Collected data entries
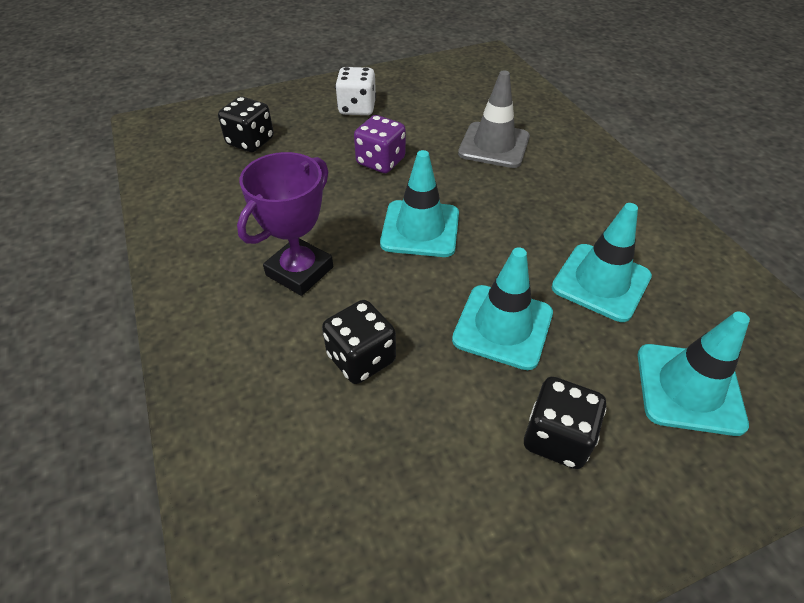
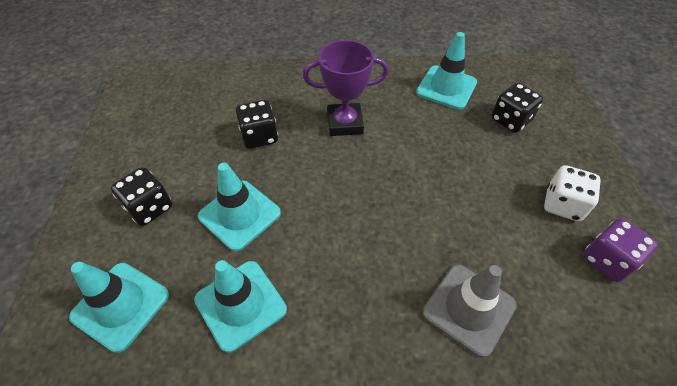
camera: 110 degrees right, 5 degrees up
(299, 271) = (345, 123): purple trophy -> purple trophy turned 60 degrees counterclockwise
(380, 162) = (461, 199): purple dice -> purple dice (607, 260)
(420, 229) = (359, 199): turquoise traffic cone -> turquoise traffic cone (446, 87)

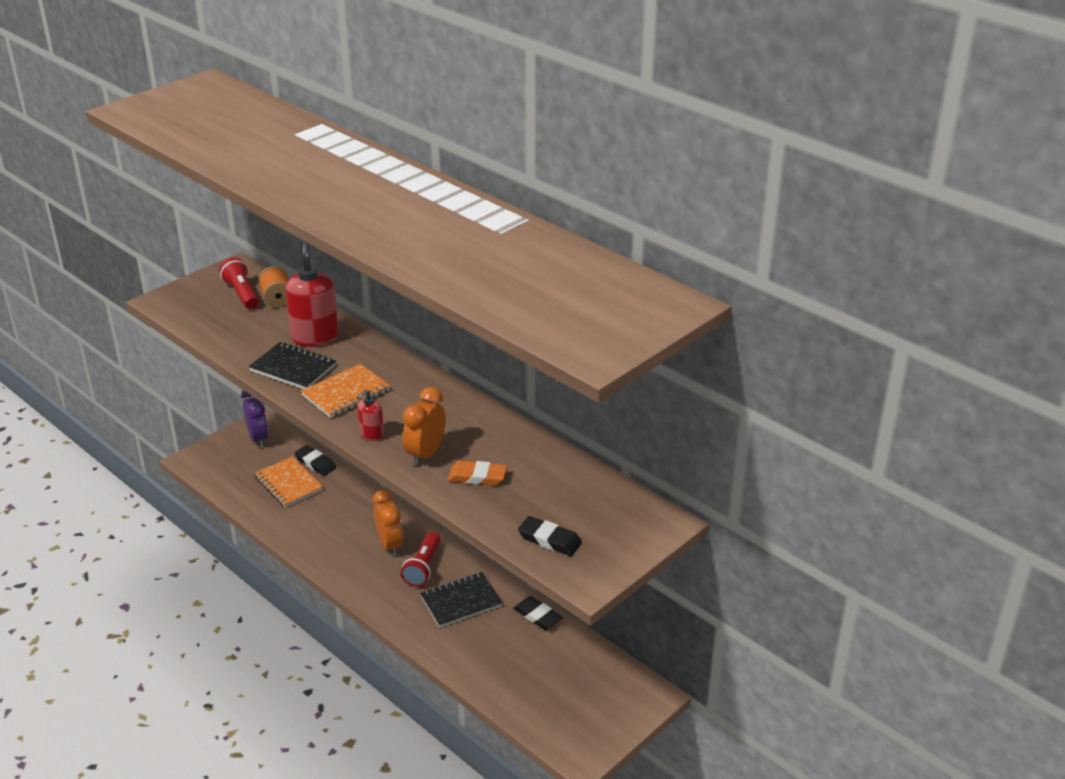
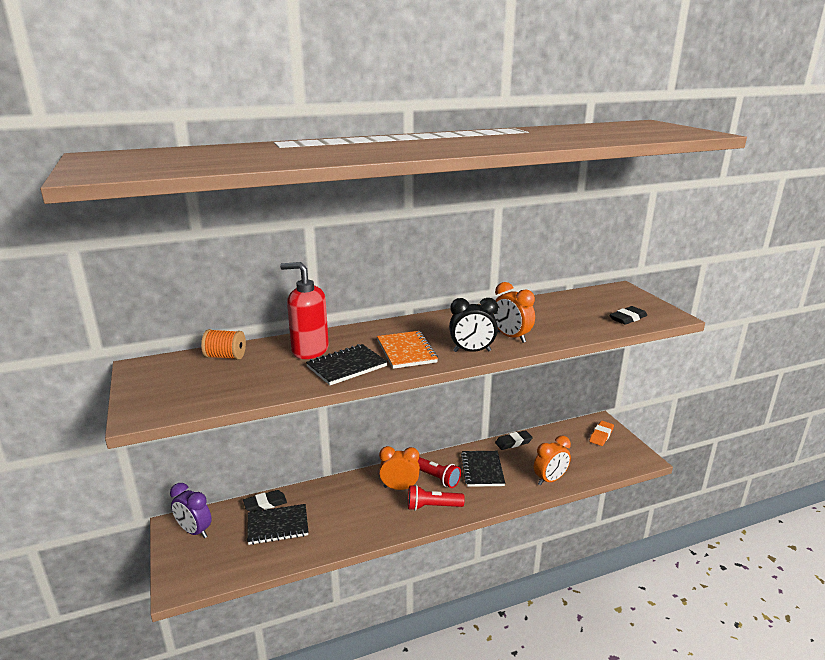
camera: 65 degrees left, 10 degrees down
(242, 294) = (192, 371): red flashlight -> red flashlight (432, 506)
(258, 438) = (194, 531): purple clock -> purple clock turned 150 degrees counterclockwise
(289, 484) = (278, 526): orange notebook -> black notebook
(371, 434) = (472, 351): red soap dispenser -> black clock
(476, 666) = (550, 480): none -> orange clock
(477, 477) = (549, 326): orange eraser -> orange eraser (601, 435)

# YOUR INSTRUCTIONS:
What is needed is an exact copy of every record above, minus the images.

# COMPLETED EXERCISE:
camera: 110 degrees right, 5 degrees up
(299, 271) = (345, 123): purple trophy -> purple trophy turned 60 degrees counterclockwise
(380, 162) = (461, 199): purple dice -> purple dice (607, 260)
(420, 229) = (359, 199): turquoise traffic cone -> turquoise traffic cone (446, 87)

camera: 65 degrees left, 10 degrees down
(242, 294) = (192, 371): red flashlight -> red flashlight (432, 506)
(258, 438) = (194, 531): purple clock -> purple clock turned 150 degrees counterclockwise
(289, 484) = (278, 526): orange notebook -> black notebook
(371, 434) = (472, 351): red soap dispenser -> black clock
(476, 666) = (550, 480): none -> orange clock
(477, 477) = (549, 326): orange eraser -> orange eraser (601, 435)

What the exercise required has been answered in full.